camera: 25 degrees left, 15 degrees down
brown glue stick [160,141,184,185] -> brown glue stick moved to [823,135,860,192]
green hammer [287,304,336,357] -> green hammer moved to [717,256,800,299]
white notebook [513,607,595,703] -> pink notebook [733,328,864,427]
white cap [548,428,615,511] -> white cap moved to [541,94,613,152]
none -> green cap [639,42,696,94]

******************************

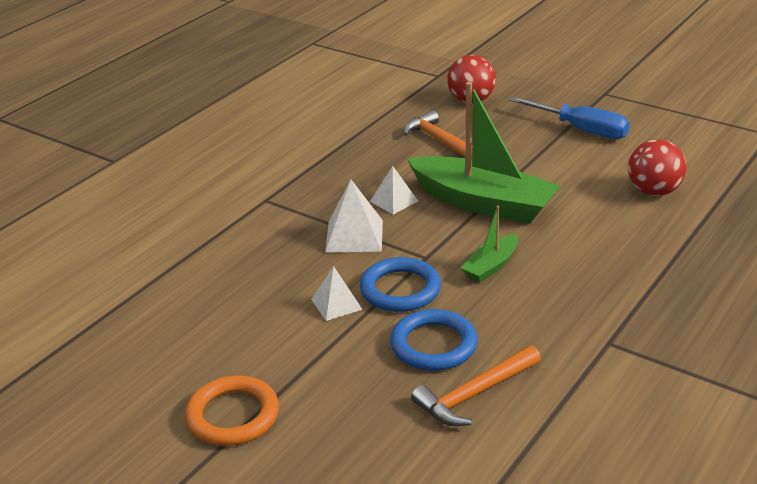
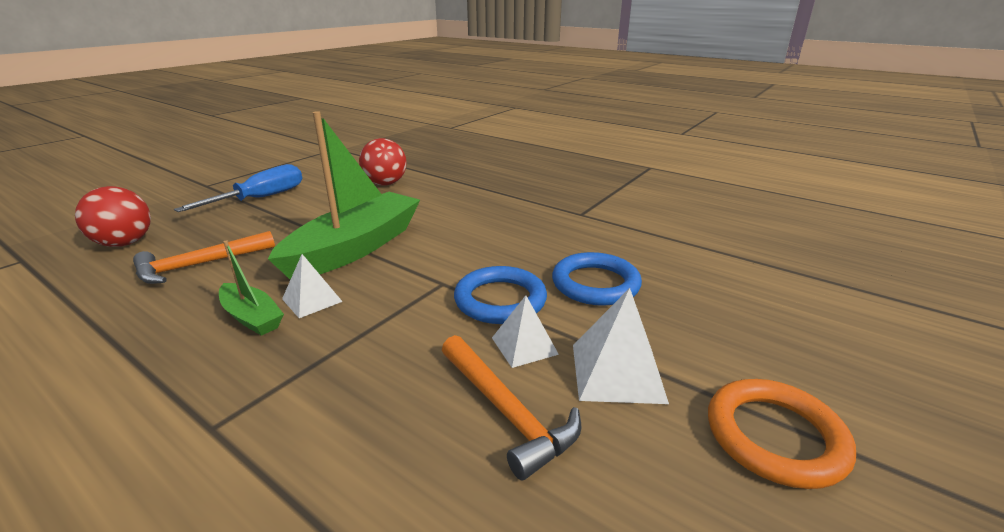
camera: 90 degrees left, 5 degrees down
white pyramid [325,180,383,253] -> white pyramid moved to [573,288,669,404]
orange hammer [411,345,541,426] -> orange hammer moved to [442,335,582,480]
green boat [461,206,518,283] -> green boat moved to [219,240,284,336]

******************************

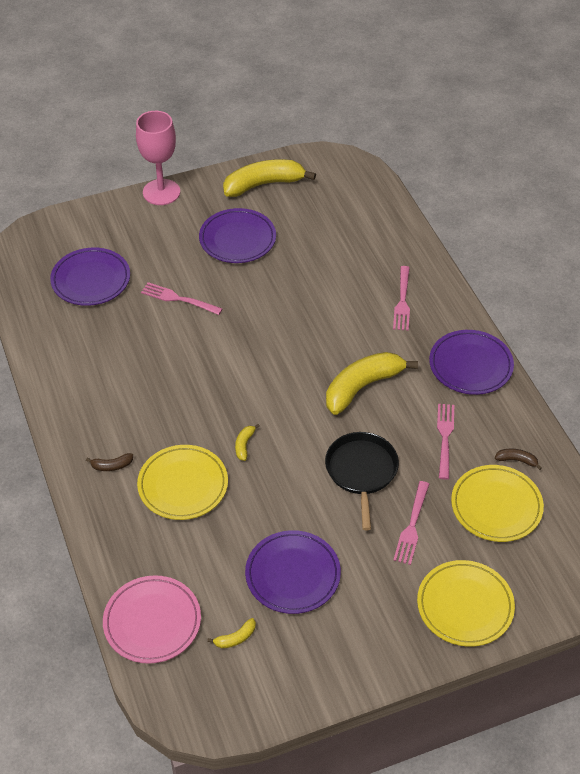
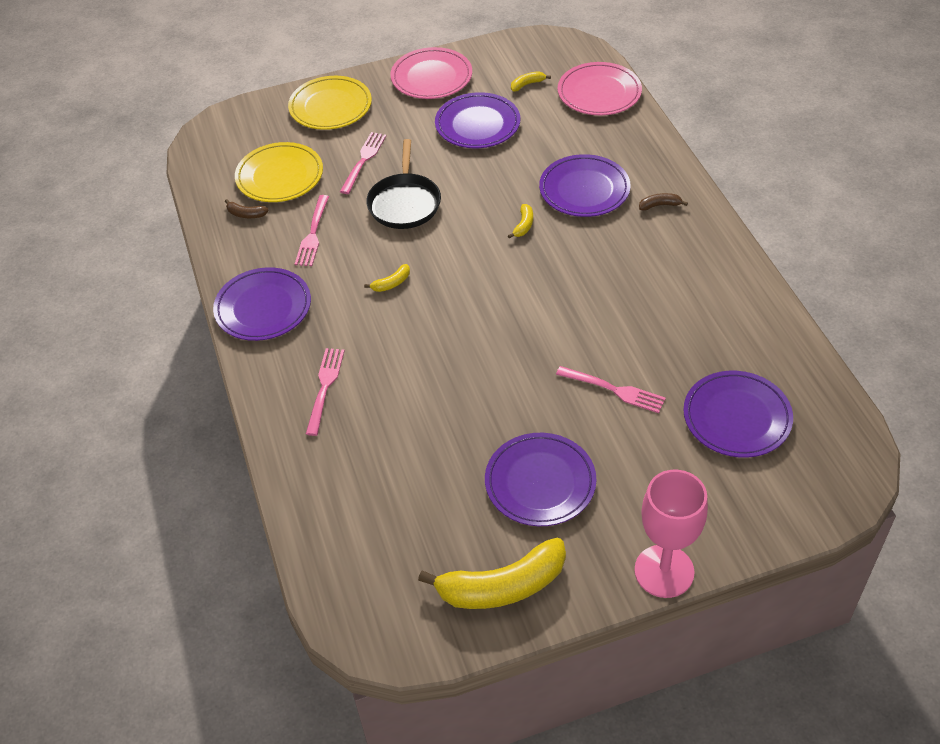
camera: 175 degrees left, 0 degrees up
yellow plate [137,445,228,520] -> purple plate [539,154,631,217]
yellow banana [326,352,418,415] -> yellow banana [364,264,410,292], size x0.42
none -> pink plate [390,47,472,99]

******************************

= Task to complete =
From the entries above, write out only the lines starting at the line that holds "camera: 175 degrees left, 0 degrees up" and ending at the line that holds "none -> pink plate [390,47,472,99]", keeping both and matching them exactly.

= Task solution =
camera: 175 degrees left, 0 degrees up
yellow plate [137,445,228,520] -> purple plate [539,154,631,217]
yellow banana [326,352,418,415] -> yellow banana [364,264,410,292], size x0.42
none -> pink plate [390,47,472,99]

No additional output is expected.